__What you have to do__
Select every line of the entries that contains the string "instrumentName".

────────────────────

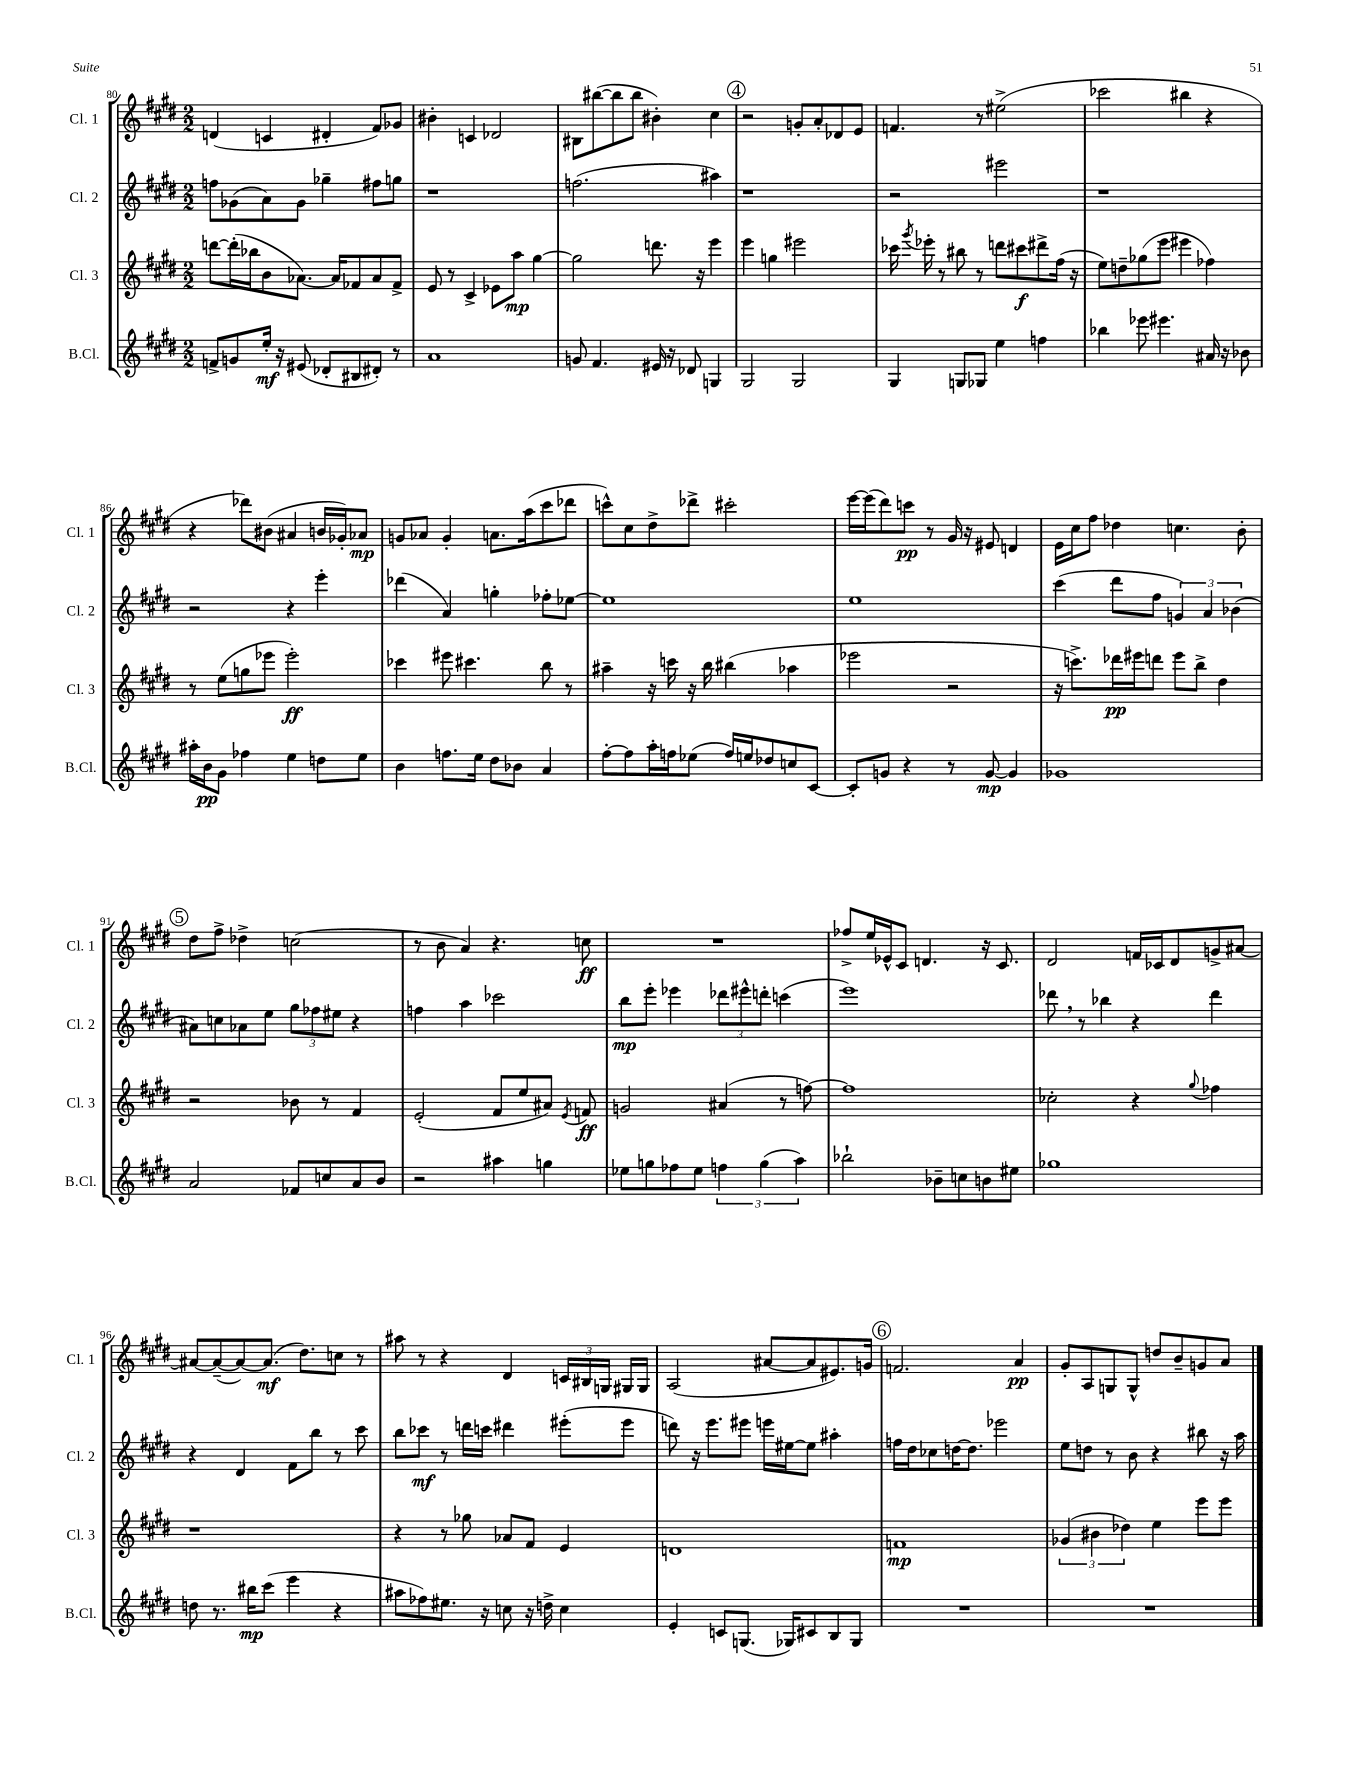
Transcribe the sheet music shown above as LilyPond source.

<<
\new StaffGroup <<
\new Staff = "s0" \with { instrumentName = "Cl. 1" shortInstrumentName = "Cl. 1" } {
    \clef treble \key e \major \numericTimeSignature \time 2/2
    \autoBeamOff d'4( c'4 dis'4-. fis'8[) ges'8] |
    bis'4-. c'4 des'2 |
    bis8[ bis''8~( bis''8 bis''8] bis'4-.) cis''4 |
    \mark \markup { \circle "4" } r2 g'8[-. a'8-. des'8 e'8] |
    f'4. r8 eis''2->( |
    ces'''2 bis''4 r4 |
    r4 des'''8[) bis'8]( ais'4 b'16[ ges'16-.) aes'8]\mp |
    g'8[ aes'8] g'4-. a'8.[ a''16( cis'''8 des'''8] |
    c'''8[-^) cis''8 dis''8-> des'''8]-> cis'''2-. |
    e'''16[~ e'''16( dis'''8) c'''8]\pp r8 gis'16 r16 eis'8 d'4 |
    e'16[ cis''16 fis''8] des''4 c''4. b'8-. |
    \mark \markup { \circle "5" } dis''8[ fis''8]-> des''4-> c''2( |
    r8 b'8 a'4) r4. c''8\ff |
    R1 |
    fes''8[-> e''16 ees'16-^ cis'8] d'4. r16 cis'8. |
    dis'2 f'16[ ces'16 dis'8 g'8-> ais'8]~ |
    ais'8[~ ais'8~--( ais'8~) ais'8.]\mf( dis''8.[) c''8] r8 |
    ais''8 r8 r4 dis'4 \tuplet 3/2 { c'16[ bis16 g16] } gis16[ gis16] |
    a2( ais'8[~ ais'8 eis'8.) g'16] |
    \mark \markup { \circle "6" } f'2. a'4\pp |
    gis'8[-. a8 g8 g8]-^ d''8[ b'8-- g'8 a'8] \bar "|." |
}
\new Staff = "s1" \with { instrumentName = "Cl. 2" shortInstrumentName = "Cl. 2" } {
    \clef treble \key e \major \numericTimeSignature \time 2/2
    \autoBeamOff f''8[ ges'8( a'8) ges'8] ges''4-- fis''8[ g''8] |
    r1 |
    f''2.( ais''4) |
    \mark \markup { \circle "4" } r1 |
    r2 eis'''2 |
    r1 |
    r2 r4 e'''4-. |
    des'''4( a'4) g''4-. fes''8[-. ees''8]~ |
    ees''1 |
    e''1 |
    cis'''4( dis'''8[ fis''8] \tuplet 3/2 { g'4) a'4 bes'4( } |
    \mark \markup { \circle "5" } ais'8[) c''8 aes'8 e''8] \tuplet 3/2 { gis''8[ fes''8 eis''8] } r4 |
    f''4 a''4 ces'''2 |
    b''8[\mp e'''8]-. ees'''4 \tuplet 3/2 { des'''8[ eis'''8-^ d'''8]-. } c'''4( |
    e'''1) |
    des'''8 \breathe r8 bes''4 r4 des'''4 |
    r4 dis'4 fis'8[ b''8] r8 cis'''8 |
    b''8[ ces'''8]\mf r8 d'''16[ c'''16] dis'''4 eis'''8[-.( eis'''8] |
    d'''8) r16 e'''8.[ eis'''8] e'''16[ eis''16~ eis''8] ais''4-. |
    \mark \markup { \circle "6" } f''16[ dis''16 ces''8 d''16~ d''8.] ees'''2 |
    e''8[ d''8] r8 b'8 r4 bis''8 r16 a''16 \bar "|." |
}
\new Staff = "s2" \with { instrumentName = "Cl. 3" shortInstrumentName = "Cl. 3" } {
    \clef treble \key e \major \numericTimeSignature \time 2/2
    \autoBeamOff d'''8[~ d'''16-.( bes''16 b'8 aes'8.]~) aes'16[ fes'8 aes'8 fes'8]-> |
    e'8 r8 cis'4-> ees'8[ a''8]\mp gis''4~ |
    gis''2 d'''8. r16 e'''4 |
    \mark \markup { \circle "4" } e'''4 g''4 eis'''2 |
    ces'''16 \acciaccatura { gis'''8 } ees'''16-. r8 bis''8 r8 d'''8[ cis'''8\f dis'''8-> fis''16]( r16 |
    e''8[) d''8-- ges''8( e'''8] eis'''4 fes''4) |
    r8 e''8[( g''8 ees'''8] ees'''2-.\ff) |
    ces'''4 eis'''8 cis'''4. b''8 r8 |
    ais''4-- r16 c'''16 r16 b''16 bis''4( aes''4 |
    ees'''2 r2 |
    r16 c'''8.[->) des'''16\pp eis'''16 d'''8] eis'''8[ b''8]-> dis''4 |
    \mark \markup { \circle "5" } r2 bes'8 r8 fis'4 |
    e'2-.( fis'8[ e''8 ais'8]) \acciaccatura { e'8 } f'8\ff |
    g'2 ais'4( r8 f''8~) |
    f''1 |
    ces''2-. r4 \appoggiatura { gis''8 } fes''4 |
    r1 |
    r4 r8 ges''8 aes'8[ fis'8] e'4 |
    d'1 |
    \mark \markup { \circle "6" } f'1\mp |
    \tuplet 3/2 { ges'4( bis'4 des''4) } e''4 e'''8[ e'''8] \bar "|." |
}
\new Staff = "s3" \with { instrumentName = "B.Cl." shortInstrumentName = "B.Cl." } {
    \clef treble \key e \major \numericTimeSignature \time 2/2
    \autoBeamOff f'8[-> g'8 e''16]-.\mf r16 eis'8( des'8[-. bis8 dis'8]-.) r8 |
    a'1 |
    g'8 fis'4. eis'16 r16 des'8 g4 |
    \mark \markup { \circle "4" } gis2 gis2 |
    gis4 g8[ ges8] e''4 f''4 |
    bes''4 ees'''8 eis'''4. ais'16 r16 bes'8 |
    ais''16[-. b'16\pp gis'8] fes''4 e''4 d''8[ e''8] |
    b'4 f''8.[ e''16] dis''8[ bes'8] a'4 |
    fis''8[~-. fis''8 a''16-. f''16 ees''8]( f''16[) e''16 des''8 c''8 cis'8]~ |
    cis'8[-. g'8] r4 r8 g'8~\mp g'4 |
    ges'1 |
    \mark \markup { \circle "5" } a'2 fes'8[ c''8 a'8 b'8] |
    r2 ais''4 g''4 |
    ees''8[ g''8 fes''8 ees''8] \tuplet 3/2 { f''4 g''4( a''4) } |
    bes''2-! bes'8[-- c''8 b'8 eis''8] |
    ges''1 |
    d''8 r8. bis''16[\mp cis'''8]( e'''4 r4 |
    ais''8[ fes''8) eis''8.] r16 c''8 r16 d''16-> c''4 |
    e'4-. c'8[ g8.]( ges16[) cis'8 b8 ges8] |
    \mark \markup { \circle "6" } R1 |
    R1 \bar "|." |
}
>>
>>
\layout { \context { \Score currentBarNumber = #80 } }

────────────────────

__Answer to the task__
\new Staff = "s0" \with { instrumentName = "Cl. 1" shortInstrumentName = "Cl. 1" } {
\new Staff = "s1" \with { instrumentName = "Cl. 2" shortInstrumentName = "Cl. 2" } {
\new Staff = "s2" \with { instrumentName = "Cl. 3" shortInstrumentName = "Cl. 3" } {
\new Staff = "s3" \with { instrumentName = "B.Cl." shortInstrumentName = "B.Cl." } {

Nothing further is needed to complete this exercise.